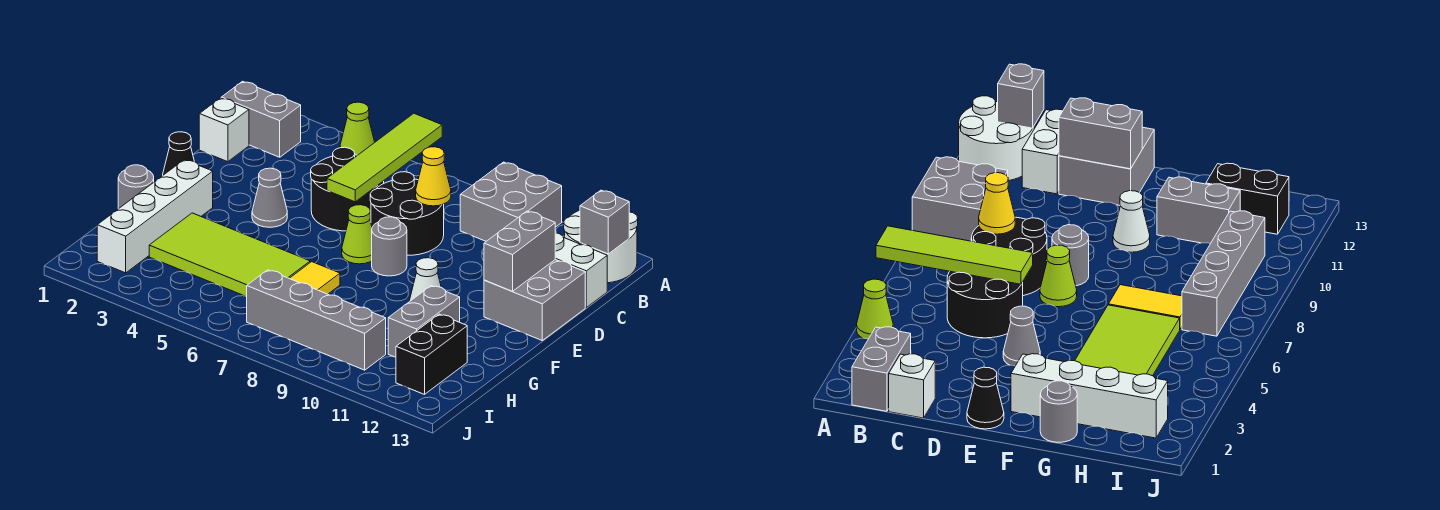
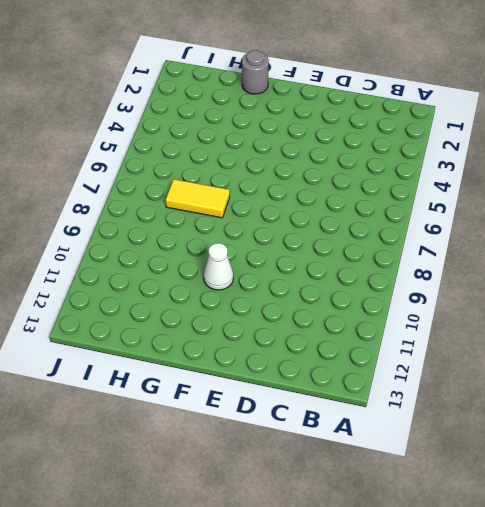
none -> lime cone A4 level 1
none -> grey brick A9:B10 level 1
none -> white round brick A12:B13 level 1

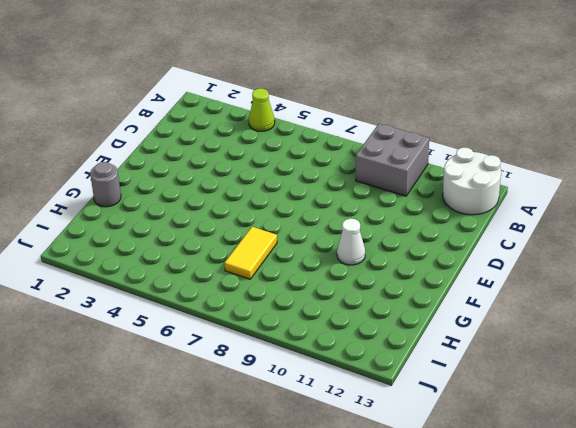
none -> grey brick B1:B2 level 1
none -> white brick C1 level 1
none -> black round brick C5:D6 level 1

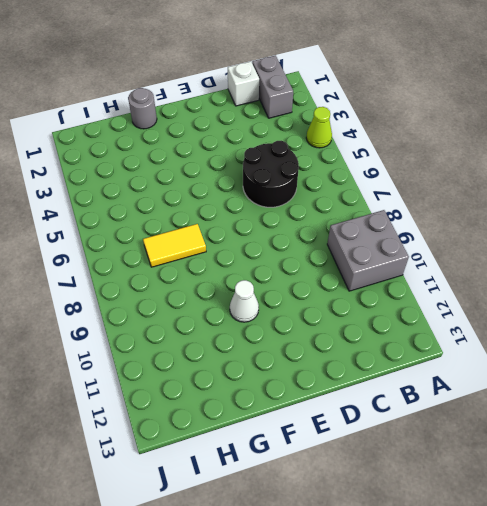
none -> white round brick A12:B13 level 1
none -> black round brick C7:D8 level 1
none -> white brick C12:C13 level 1

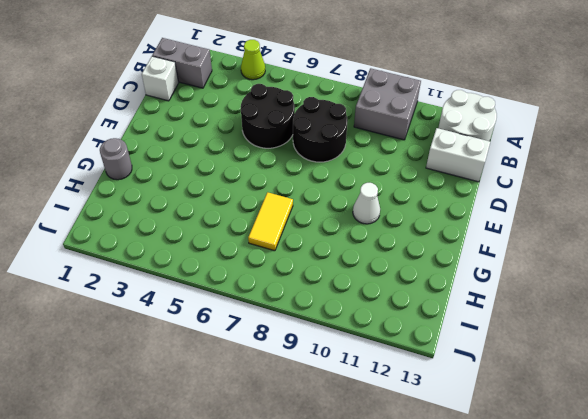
none -> grey brick D12:E13 level 1
none -> black cone E1 level 1
none -> grey cone E4 level 1

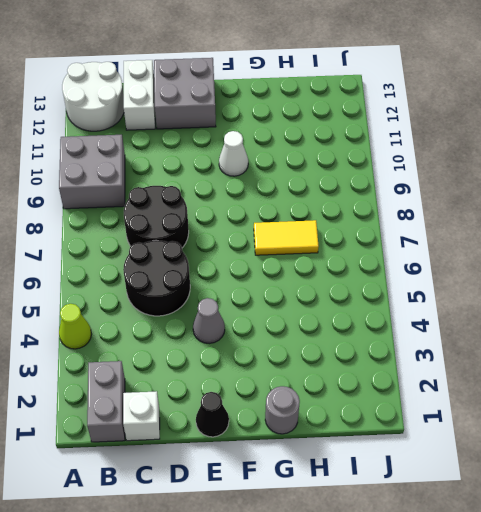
none -> lime cone E7 level 1
none -> grey round brick E8 level 1
none -> white brick F2:I2 level 1

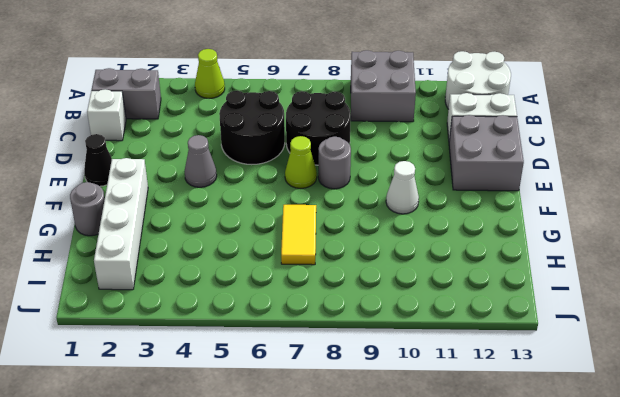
none -> lime tile G3:H6 level 1
none -> grey brick G11:H11 level 1
none -> black brick H12:I12 level 1

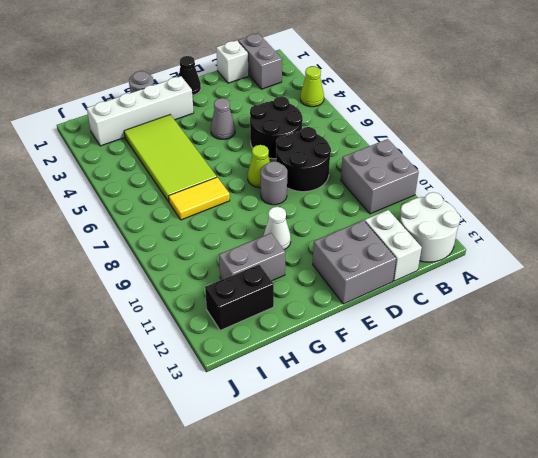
none -> grey brick I7:I10 level 1
none -> lime tile A6:D6 level 2
none -> grey brick B13 level 2

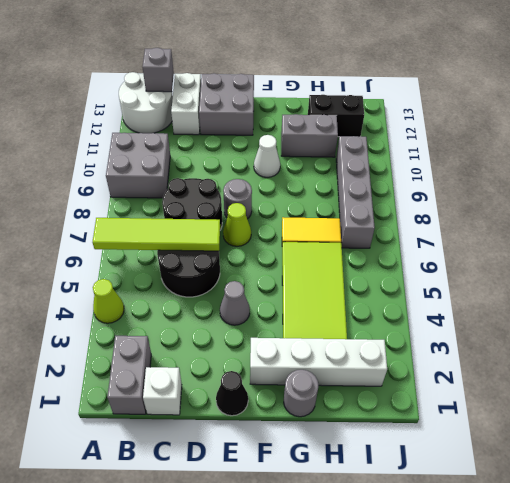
none -> yellow cone C8 level 2
none -> grey brick D12:E12 level 2

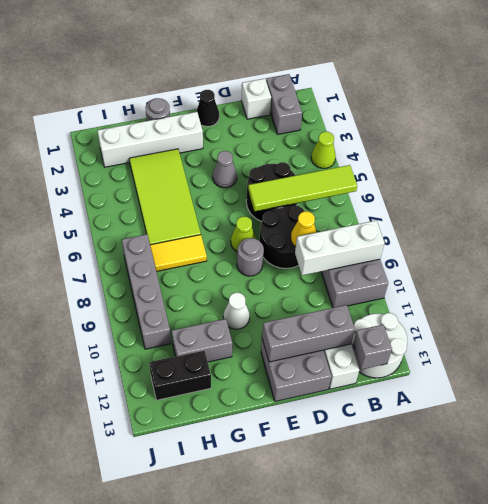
white brick A9:C9 level 2 -> none
grey brick C12:E12 level 2 -> grey brick D12:E12 level 2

-=-=-=-=-

■ WORK REQUEST: Would you retype exactly the lines running from the line that contains "none -> grey brick B1:B2 level 1" through the end of the listing above, both included? Skip every picture.

■ FINISHED TASK:
none -> grey brick B1:B2 level 1
none -> white brick C1 level 1
none -> black round brick C5:D6 level 1

none -> white round brick A12:B13 level 1
none -> black round brick C7:D8 level 1
none -> white brick C12:C13 level 1

none -> grey brick D12:E13 level 1
none -> black cone E1 level 1
none -> grey cone E4 level 1

none -> lime cone E7 level 1
none -> grey round brick E8 level 1
none -> white brick F2:I2 level 1

none -> lime tile G3:H6 level 1
none -> grey brick G11:H11 level 1
none -> black brick H12:I12 level 1

none -> grey brick I7:I10 level 1
none -> lime tile A6:D6 level 2
none -> grey brick B13 level 2

none -> yellow cone C8 level 2
none -> grey brick D12:E12 level 2

white brick A9:C9 level 2 -> none
grey brick C12:E12 level 2 -> grey brick D12:E12 level 2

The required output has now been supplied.